(Object state change records)
════════════════

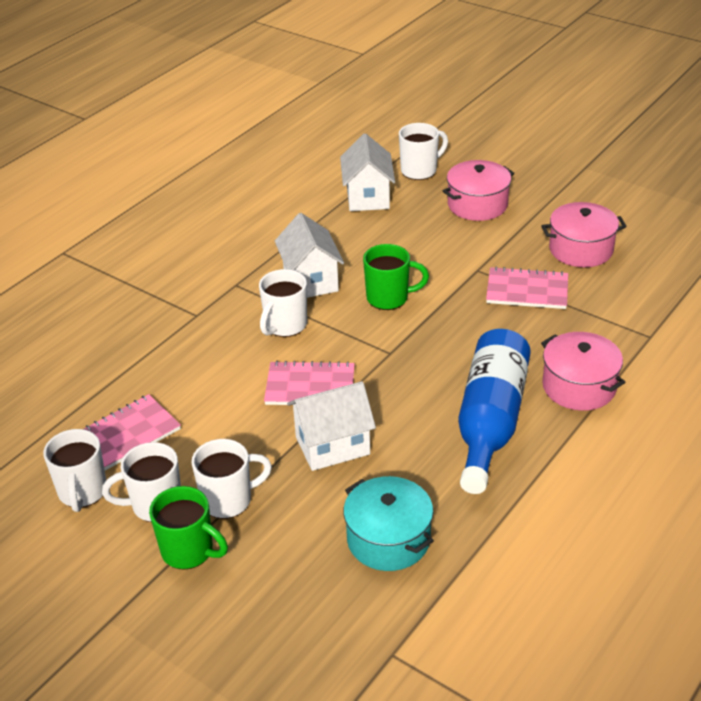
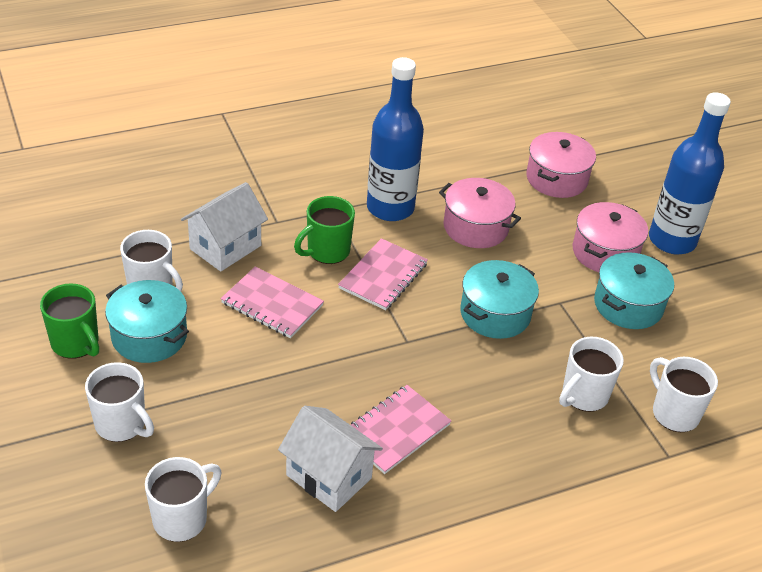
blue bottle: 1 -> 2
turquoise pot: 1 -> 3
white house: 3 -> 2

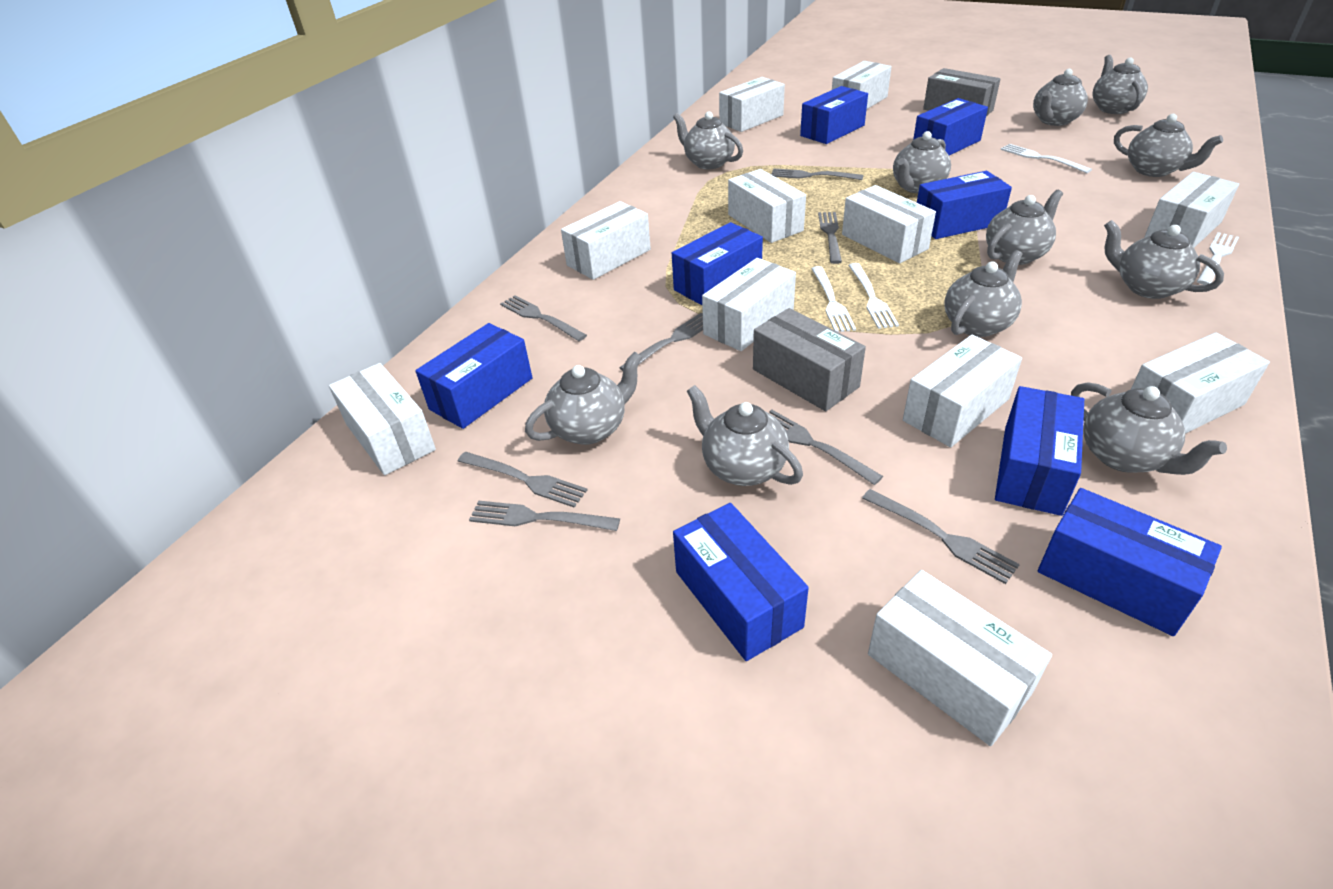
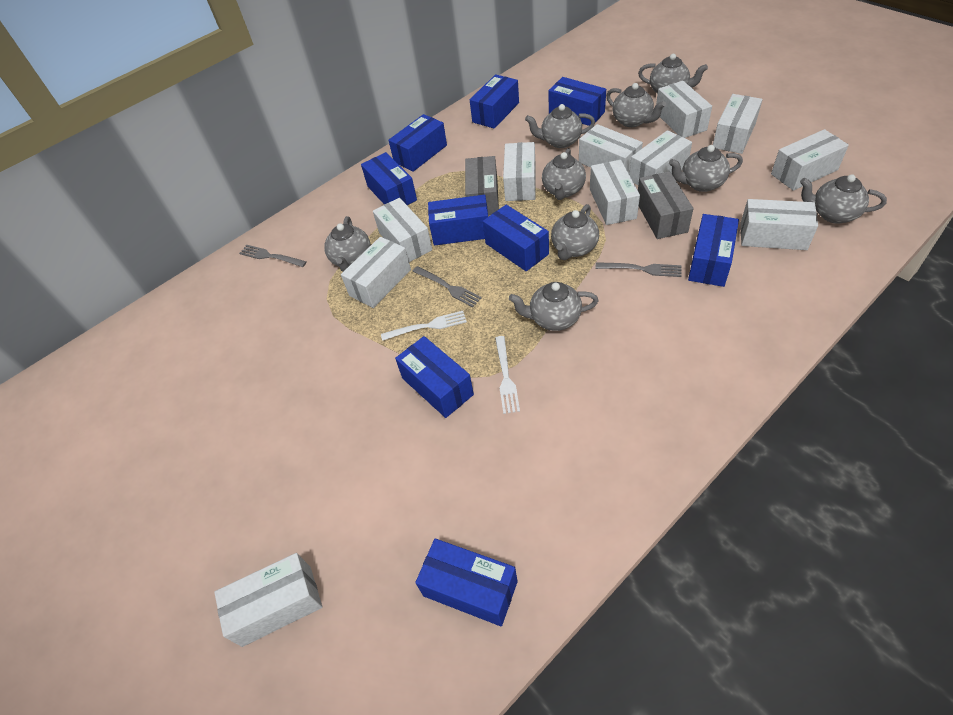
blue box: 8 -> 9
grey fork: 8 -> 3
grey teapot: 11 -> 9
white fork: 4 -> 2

════════════════

Only the lines from the one holding "turquoise pot: 1 -> 3" through the end of the data are to be printed, exactly as they stand and with no pictures.

turquoise pot: 1 -> 3
white house: 3 -> 2

blue box: 8 -> 9
grey fork: 8 -> 3
grey teapot: 11 -> 9
white fork: 4 -> 2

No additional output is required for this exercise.